Records from a data collection:
++++++++++++++++++++
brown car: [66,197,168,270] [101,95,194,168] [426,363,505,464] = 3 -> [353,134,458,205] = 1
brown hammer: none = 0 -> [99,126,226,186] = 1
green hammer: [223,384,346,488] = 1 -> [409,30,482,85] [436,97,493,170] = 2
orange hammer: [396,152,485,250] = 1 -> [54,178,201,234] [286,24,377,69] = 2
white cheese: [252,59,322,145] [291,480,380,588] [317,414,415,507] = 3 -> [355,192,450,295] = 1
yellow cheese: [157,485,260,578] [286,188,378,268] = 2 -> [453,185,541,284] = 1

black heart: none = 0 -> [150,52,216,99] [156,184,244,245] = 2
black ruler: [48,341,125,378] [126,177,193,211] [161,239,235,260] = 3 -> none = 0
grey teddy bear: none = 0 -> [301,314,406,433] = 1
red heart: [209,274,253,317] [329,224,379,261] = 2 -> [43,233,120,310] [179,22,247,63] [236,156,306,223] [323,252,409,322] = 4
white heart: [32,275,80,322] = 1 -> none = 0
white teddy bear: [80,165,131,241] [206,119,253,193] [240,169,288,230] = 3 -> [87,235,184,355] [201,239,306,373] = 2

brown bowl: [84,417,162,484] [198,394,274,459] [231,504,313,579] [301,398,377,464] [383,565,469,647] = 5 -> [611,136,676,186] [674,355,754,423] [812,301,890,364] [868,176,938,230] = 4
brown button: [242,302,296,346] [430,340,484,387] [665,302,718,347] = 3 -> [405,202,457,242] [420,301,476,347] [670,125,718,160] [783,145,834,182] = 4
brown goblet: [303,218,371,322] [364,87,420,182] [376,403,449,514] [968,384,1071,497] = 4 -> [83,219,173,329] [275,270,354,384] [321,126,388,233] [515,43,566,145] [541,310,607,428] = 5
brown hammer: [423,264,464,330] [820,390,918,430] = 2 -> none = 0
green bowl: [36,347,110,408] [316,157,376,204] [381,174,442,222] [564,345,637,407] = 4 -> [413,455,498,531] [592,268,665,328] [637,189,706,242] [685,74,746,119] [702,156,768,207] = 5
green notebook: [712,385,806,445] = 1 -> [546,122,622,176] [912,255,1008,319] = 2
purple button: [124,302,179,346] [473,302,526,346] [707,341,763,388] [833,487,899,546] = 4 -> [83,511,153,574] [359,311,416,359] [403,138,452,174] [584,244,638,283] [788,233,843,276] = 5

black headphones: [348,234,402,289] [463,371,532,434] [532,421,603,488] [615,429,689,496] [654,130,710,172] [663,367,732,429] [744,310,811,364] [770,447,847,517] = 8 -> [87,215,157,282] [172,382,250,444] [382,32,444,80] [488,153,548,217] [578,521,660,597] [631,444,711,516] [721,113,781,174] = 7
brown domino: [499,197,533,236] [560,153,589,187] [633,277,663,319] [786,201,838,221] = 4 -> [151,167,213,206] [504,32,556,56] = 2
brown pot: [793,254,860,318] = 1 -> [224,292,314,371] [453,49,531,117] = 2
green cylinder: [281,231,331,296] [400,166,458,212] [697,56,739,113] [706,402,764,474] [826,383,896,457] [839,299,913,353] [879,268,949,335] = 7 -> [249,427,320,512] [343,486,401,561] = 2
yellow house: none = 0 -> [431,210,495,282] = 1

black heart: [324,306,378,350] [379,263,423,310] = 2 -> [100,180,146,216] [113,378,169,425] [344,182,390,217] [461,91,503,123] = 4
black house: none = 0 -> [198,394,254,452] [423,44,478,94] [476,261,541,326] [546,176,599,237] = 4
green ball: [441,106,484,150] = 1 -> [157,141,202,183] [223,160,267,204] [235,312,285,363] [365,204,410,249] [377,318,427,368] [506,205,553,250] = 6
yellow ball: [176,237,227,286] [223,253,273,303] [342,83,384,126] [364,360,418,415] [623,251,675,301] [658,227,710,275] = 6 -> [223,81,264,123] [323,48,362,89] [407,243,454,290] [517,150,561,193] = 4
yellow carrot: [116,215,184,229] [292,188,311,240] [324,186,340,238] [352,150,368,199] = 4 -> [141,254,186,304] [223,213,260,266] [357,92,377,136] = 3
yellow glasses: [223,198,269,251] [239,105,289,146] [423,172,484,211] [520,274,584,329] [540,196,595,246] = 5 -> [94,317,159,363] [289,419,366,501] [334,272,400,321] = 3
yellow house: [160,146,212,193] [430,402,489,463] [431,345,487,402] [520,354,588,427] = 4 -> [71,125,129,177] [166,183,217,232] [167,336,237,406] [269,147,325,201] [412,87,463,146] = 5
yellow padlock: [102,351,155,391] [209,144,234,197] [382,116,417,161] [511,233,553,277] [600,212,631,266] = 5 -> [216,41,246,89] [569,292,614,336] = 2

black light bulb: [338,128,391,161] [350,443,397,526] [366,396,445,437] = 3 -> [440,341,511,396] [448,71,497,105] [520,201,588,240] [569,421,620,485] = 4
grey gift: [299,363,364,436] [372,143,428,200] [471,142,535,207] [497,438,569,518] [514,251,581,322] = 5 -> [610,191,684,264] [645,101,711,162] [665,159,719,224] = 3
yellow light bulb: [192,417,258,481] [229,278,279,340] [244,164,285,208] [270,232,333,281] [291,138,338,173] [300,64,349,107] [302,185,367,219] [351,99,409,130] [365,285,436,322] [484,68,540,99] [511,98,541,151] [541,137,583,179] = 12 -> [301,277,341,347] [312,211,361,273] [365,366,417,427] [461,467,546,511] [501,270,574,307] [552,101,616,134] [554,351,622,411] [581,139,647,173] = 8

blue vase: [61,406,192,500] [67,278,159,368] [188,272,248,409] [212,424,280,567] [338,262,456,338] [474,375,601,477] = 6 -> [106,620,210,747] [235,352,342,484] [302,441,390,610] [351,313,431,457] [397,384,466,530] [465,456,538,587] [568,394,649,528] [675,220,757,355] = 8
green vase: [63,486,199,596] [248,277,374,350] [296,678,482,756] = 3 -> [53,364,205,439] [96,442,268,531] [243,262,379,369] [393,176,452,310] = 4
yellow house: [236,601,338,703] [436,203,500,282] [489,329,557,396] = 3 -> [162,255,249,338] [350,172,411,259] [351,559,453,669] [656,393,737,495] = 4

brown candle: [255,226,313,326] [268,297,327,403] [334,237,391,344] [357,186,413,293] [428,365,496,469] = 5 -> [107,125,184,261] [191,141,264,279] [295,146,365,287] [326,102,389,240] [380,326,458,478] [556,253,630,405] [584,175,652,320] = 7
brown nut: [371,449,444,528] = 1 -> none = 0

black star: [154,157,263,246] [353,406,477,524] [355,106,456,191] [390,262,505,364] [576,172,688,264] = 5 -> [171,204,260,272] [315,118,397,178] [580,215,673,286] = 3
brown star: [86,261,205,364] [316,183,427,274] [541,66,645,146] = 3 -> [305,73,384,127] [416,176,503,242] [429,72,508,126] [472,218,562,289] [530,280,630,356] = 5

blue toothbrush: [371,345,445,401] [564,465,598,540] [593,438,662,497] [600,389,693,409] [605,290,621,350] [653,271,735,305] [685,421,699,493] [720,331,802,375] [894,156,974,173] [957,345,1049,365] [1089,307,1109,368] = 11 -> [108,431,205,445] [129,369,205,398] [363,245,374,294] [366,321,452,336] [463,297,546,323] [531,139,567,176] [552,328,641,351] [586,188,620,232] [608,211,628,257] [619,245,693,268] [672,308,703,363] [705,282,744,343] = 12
++++++++++++++++++++
THE PROBLEM :: Show all lines from the data that contain "button".

RESPONSE FOR THIS EXERCISE ::
brown button: [242,302,296,346] [430,340,484,387] [665,302,718,347] = 3 -> [405,202,457,242] [420,301,476,347] [670,125,718,160] [783,145,834,182] = 4
purple button: [124,302,179,346] [473,302,526,346] [707,341,763,388] [833,487,899,546] = 4 -> [83,511,153,574] [359,311,416,359] [403,138,452,174] [584,244,638,283] [788,233,843,276] = 5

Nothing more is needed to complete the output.